*DATA SUPPLIED:*

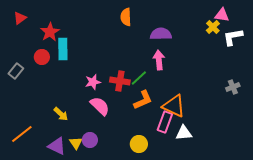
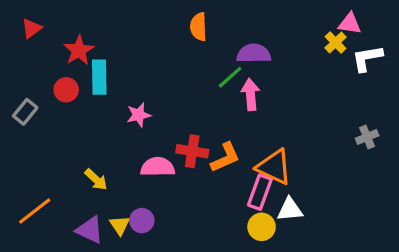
green line: (139, 78) -> (230, 77), moved
red cross: (120, 81) -> (192, 151), moved
pink star: (93, 82) -> (139, 115), moved
pink semicircle: (100, 106) -> (158, 167), turned -45
yellow circle: (139, 144) -> (262, 227), moved

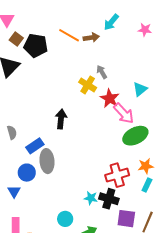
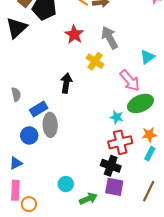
gray arrow: (102, 72) -> (110, 38), size x1.6
yellow cross: (88, 85) -> (95, 61), moved
red star: (110, 98) -> (74, 34), moved
blue triangle: (14, 191) -> (16, 163), moved, turned 32
cyan star: (91, 198) -> (117, 117), moved
purple square: (126, 219) -> (114, 187), moved

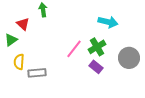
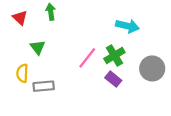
red triangle: (23, 24) -> (20, 18), moved
green triangle: (11, 40) -> (38, 47), moved, turned -32

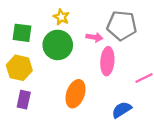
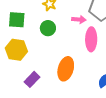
green circle: (58, 45) -> (48, 28), size x0.6
purple rectangle: (24, 100) -> (32, 79), moved, turned 35

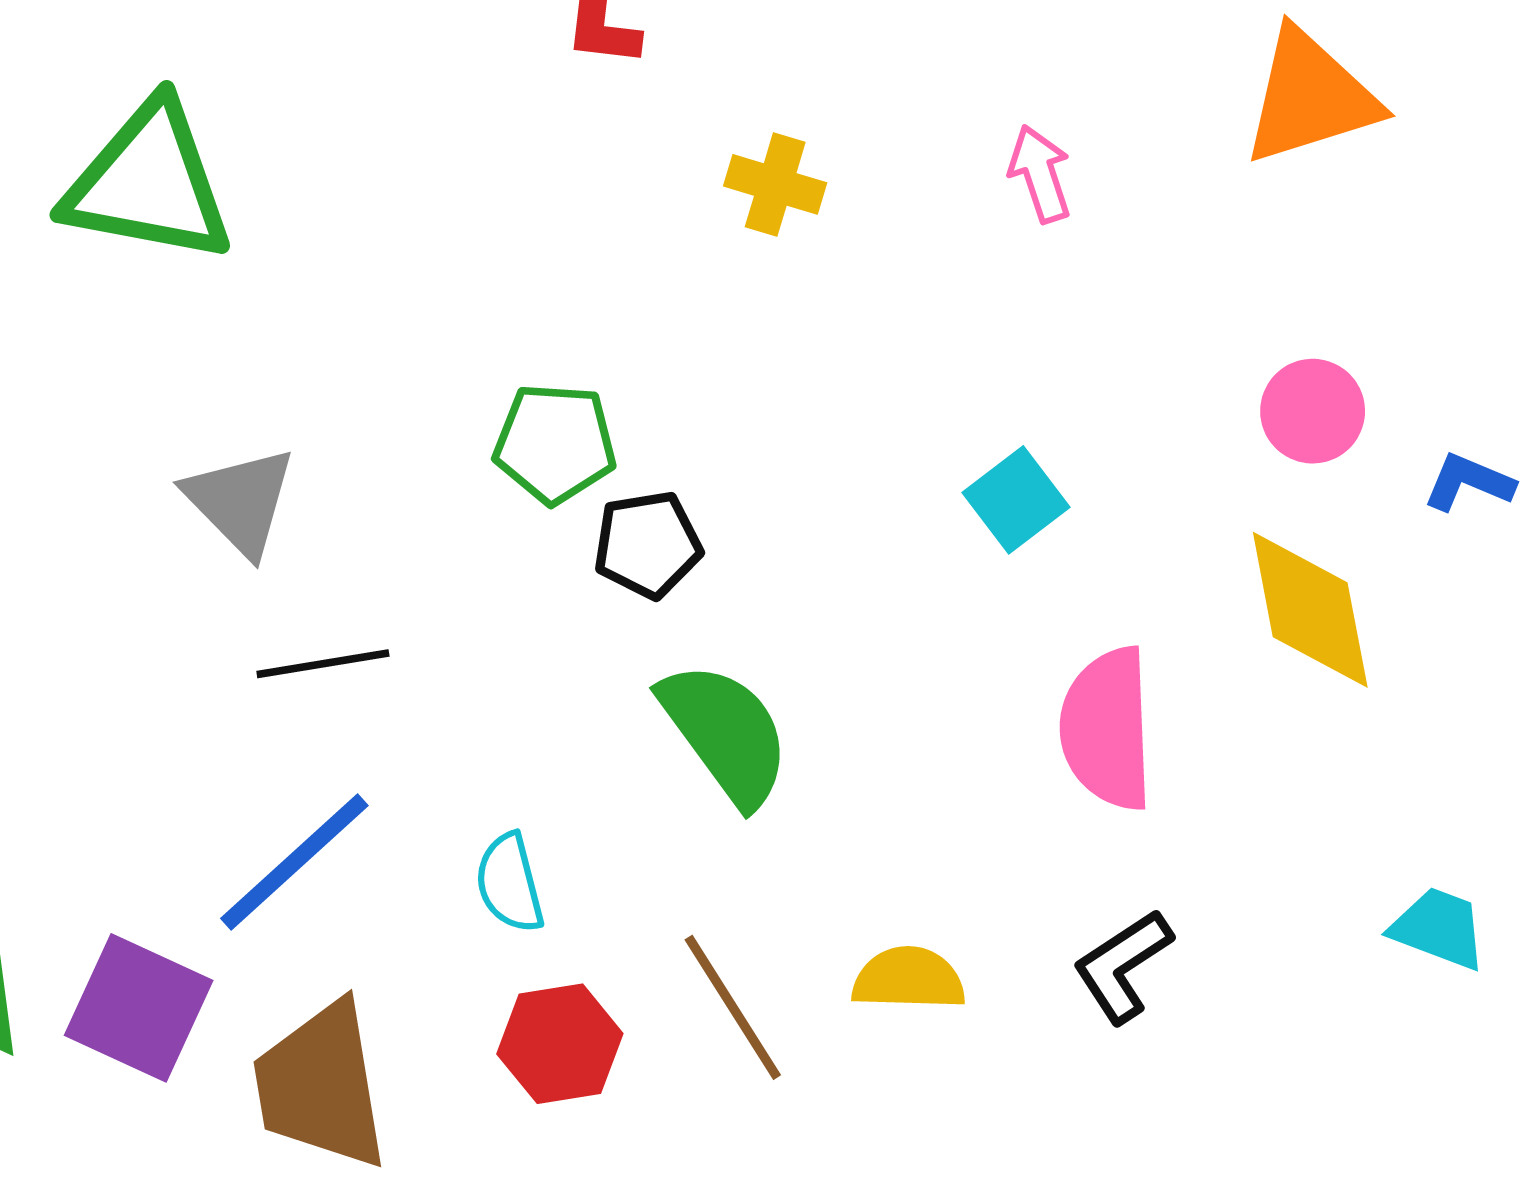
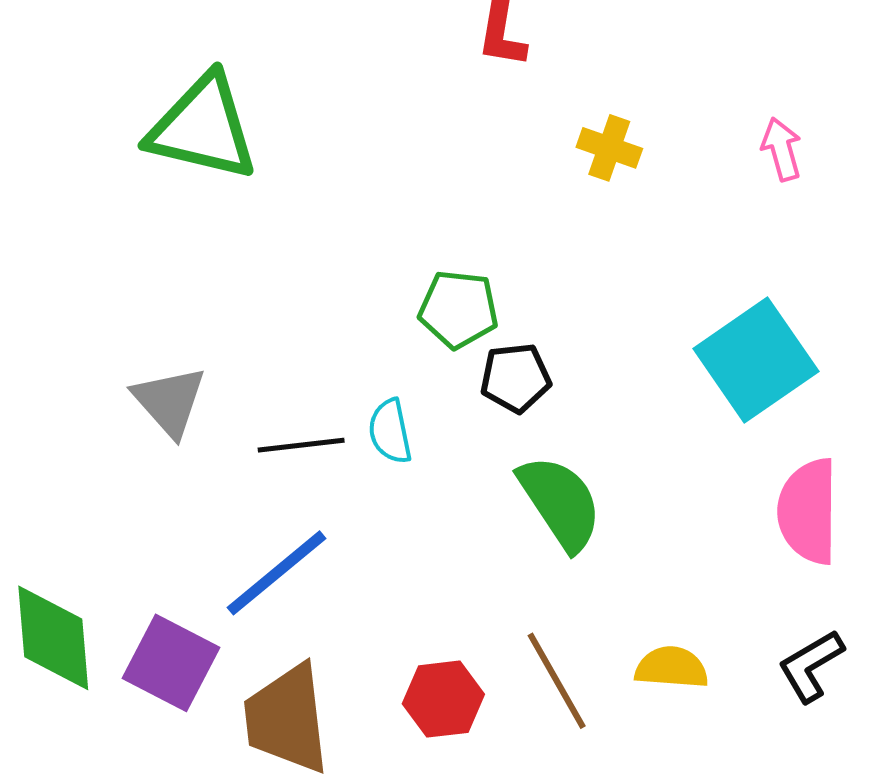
cyan square: (1016, 500) -> (756, 360), size x1.8
gray triangle: (240, 501) -> (169, 401), moved
cyan semicircle: (510, 883) -> (390, 431), moved

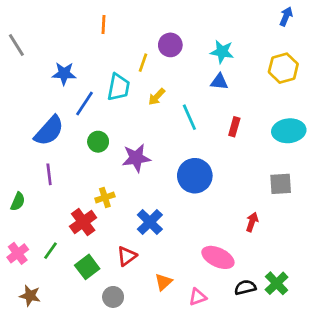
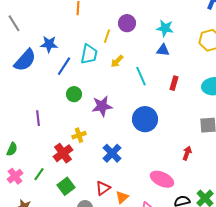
blue semicircle: (49, 131) -> (25, 60), moved
green semicircle: (18, 202) -> (12, 149), moved
red triangle: (127, 256) -> (103, 188), moved

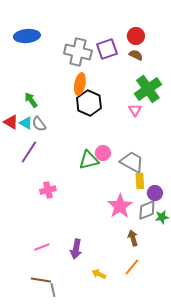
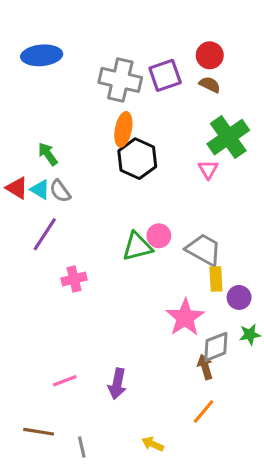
pink cross: (48, 190) -> (74, 279), moved
gray diamond: (147, 210) -> (216, 347), moved
yellow arrow: (99, 274) -> (153, 444), moved
brown line: (41, 280) -> (39, 432), moved

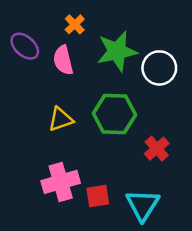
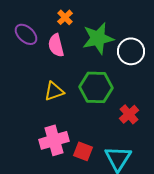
red square: (98, 196) -> (83, 151), turned 30

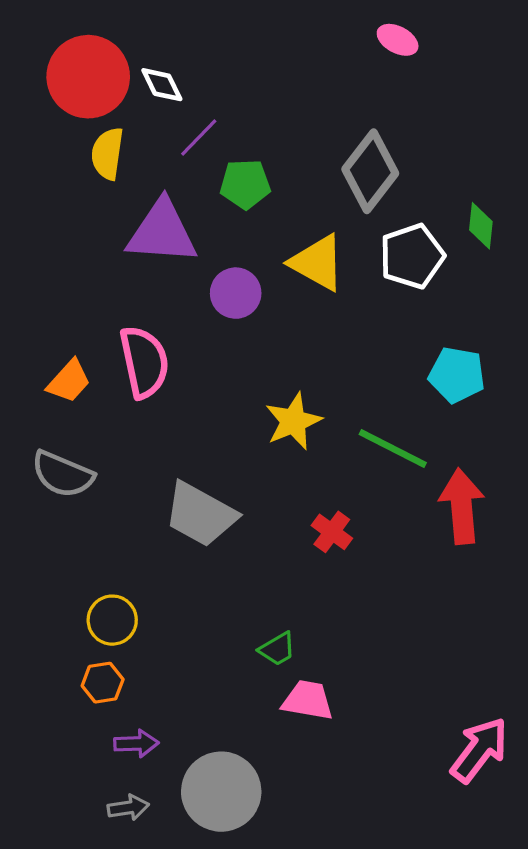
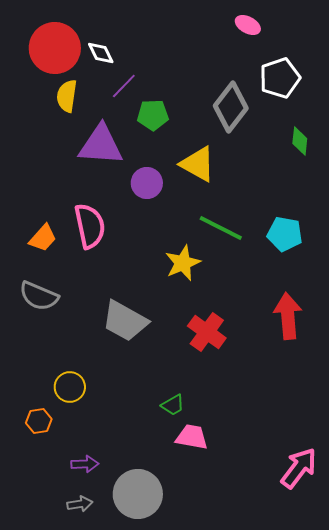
white pentagon: (412, 256) -> (280, 78), moved
green line: (393, 449) -> (221, 228), moved
red cross: (332, 532) -> (207, 332), size x1.5
orange hexagon: (103, 683) -> (39, 421), moved

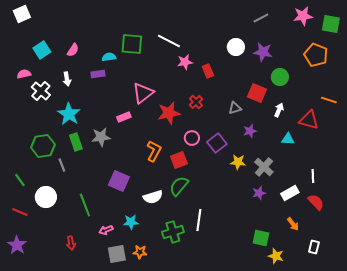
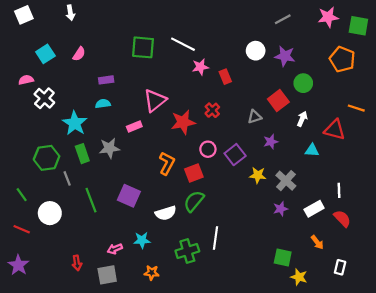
cyan semicircle: (109, 57) -> (103, 104), moved
white arrow: (67, 79) -> (70, 13), moved
red square: (257, 93) -> (278, 100), turned 30
green line: (85, 205) -> (91, 200), moved
gray square: (117, 254) -> (107, 275), moved

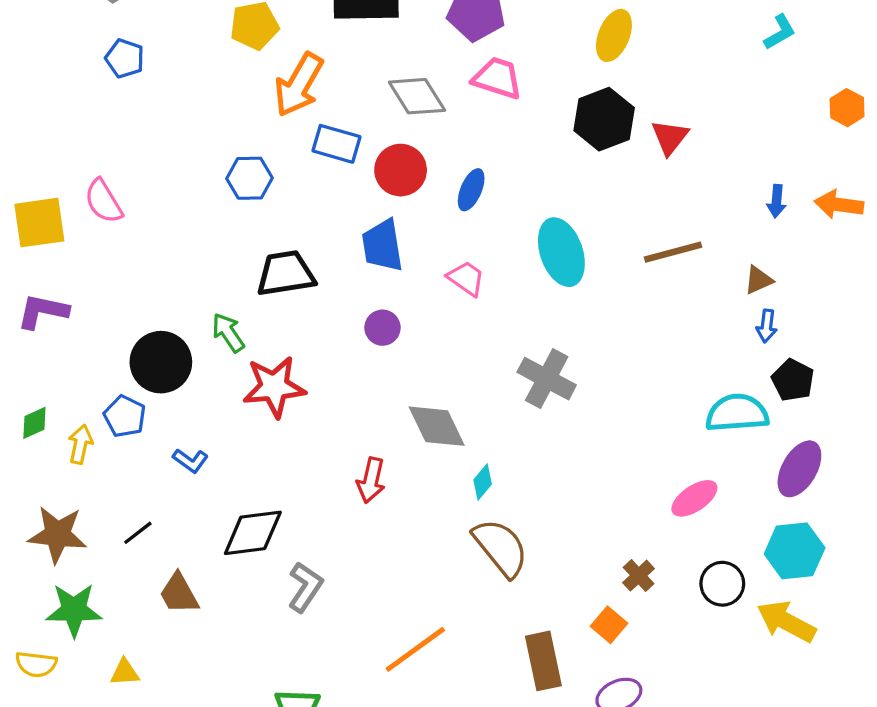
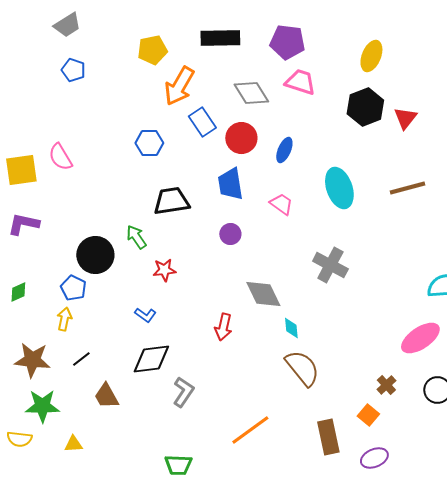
blue rectangle: (337, 144) -> (202, 122), turned 40
red star: (274, 387) -> (164, 270), size x0.6
yellow arrow: (80, 444) -> (64, 319), moved
blue L-shape: (190, 461) -> (145, 315), moved
cyan diamond: (483, 482) -> (291, 328), turned -45
pink ellipse: (694, 498) -> (420, 338), size x1.4

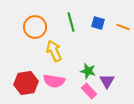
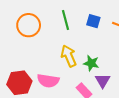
yellow arrow: (54, 51) -> (69, 56), moved
green star: (88, 71) -> (91, 63), moved

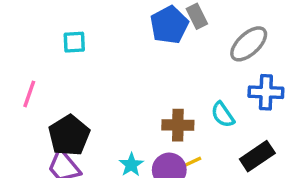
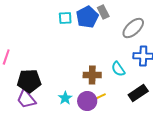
cyan square: (74, 42) -> (65, 18), moved
black pentagon: (69, 135) -> (29, 81), turned 30

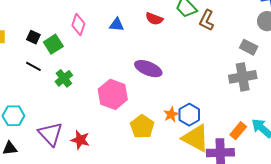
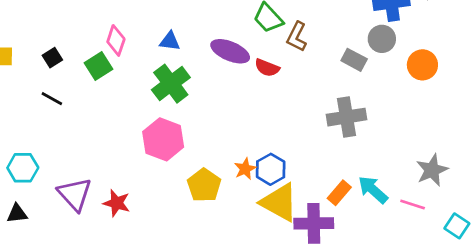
red semicircle: (154, 19) -> (267, 68), moved
black square: (33, 37) -> (52, 58), turned 32
green square: (53, 44) -> (98, 66), moved
gray rectangle: (249, 47) -> (354, 60), moved
purple ellipse: (148, 69) -> (230, 51), moved
green cross: (64, 78) -> (171, 84), moved, size x1.5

*WHAT THE TASK REQUIRES:*
Only a number should be returned: the count of lines above that include "black".

*ANSWER SECTION:*
2